───── DATA FOR PROCESSING

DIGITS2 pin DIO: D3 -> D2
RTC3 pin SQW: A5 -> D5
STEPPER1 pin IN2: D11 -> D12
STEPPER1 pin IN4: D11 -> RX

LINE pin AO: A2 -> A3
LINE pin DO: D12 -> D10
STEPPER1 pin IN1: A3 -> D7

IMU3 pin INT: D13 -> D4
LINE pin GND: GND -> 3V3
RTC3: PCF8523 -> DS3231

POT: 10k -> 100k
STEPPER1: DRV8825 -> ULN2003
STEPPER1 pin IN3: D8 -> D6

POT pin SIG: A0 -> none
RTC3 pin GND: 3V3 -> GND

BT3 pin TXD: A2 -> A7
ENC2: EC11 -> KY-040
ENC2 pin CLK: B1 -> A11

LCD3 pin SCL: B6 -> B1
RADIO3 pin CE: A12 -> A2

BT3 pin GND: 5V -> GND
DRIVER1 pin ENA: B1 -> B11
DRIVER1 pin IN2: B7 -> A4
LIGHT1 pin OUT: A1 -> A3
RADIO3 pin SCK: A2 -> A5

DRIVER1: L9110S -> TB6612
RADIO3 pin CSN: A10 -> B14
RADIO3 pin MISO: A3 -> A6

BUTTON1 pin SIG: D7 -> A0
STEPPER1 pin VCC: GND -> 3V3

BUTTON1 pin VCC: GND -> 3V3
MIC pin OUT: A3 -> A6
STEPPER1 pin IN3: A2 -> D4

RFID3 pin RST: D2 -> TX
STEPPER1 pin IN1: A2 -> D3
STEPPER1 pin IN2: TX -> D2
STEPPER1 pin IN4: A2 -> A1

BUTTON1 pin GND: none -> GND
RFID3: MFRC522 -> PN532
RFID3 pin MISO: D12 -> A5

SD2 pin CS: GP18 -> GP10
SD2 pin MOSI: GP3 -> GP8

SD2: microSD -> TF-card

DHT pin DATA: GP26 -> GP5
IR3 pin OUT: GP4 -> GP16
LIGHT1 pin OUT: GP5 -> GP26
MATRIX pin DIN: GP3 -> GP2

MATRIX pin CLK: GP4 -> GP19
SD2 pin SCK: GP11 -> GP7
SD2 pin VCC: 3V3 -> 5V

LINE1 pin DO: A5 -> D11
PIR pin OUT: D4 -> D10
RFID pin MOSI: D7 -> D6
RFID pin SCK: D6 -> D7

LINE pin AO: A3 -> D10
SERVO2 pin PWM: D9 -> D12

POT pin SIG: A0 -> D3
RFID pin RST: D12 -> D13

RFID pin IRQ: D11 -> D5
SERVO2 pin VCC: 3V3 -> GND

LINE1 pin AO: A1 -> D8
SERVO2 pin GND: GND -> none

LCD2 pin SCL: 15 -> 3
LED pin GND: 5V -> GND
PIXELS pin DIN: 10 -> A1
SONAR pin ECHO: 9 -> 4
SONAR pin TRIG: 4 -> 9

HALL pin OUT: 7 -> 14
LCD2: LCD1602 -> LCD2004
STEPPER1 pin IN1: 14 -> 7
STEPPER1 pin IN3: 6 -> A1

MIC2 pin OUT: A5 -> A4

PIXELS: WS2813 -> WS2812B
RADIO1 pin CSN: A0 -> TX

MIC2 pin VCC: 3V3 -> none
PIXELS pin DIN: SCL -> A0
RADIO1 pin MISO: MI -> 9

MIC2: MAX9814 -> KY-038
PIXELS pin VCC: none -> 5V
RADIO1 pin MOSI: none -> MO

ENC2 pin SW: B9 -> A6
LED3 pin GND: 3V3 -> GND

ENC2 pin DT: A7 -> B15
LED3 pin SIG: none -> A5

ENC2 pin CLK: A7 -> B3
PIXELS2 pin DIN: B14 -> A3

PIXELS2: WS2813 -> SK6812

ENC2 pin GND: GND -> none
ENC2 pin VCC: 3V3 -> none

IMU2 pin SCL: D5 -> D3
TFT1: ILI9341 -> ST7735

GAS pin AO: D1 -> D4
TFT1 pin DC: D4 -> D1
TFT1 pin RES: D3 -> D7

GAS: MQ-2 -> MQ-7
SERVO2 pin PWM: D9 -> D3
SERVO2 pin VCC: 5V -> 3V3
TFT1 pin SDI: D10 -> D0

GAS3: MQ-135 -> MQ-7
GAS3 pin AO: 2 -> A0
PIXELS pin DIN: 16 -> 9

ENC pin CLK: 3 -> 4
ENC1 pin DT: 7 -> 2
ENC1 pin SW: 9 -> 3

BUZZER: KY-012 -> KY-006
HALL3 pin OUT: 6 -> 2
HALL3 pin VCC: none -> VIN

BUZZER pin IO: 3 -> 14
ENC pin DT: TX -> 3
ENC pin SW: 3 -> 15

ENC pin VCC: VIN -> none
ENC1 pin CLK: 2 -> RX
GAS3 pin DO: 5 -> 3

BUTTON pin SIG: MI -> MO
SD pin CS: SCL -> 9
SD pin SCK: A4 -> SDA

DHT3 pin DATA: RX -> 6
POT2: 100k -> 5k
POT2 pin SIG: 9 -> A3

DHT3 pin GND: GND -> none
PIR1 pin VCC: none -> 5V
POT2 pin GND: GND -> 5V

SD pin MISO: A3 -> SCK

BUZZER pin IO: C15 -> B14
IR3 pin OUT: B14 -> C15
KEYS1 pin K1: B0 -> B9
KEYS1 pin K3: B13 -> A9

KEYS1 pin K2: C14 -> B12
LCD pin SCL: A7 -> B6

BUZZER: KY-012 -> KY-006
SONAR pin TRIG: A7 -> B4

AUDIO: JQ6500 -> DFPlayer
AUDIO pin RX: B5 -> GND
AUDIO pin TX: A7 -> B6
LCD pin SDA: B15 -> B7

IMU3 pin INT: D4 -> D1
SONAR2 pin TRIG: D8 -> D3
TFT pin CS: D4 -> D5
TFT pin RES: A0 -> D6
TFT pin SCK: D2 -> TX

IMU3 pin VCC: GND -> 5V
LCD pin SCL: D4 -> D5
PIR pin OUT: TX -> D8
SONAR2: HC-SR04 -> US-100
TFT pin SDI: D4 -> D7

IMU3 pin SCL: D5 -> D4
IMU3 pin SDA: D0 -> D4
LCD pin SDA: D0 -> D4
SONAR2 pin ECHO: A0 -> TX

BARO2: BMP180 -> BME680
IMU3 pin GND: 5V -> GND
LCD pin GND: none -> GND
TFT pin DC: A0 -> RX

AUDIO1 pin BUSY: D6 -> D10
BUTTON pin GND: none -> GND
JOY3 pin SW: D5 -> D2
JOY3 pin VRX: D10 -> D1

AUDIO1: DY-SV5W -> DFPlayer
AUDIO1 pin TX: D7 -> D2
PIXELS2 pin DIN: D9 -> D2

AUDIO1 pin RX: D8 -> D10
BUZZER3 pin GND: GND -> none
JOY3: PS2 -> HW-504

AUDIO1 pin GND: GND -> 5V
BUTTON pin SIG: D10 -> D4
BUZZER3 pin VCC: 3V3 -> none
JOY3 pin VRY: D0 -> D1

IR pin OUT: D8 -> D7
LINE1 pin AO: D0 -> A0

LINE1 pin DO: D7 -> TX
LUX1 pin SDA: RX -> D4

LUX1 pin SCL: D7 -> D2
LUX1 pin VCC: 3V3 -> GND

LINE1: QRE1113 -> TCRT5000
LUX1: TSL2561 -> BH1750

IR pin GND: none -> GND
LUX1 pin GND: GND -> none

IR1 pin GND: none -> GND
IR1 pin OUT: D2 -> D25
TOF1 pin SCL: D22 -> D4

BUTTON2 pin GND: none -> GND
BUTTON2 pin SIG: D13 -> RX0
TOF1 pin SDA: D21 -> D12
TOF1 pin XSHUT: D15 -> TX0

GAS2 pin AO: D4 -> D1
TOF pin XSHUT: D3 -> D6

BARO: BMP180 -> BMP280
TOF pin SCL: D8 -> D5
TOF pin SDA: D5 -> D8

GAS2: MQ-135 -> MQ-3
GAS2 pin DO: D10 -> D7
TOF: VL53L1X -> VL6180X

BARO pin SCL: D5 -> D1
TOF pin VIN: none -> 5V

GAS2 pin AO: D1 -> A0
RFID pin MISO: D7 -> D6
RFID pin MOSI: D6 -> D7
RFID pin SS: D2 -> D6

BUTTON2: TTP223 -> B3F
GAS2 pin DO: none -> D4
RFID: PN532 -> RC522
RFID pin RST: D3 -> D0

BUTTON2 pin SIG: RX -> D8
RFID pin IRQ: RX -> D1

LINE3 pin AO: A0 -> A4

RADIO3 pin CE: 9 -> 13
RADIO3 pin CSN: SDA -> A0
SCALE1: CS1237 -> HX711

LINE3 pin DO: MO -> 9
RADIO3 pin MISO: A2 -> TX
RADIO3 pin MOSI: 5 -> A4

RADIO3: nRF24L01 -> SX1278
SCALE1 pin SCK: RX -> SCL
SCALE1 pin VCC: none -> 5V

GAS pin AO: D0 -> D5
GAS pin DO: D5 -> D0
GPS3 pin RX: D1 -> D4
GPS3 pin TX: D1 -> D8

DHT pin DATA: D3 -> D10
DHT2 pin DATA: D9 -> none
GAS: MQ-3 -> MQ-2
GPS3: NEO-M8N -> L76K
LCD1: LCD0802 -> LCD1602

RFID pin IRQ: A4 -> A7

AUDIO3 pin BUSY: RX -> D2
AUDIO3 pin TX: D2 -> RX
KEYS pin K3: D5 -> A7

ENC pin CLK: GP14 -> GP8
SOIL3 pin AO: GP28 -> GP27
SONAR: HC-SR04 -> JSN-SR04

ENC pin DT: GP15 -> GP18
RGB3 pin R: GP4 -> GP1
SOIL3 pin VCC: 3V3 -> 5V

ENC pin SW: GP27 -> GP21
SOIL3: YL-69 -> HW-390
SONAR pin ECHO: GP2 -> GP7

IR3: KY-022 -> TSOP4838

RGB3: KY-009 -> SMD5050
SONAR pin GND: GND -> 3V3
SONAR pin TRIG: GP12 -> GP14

──────────

Would you give the number of lines above that hold "XSHUT"? Only the number is needed.

2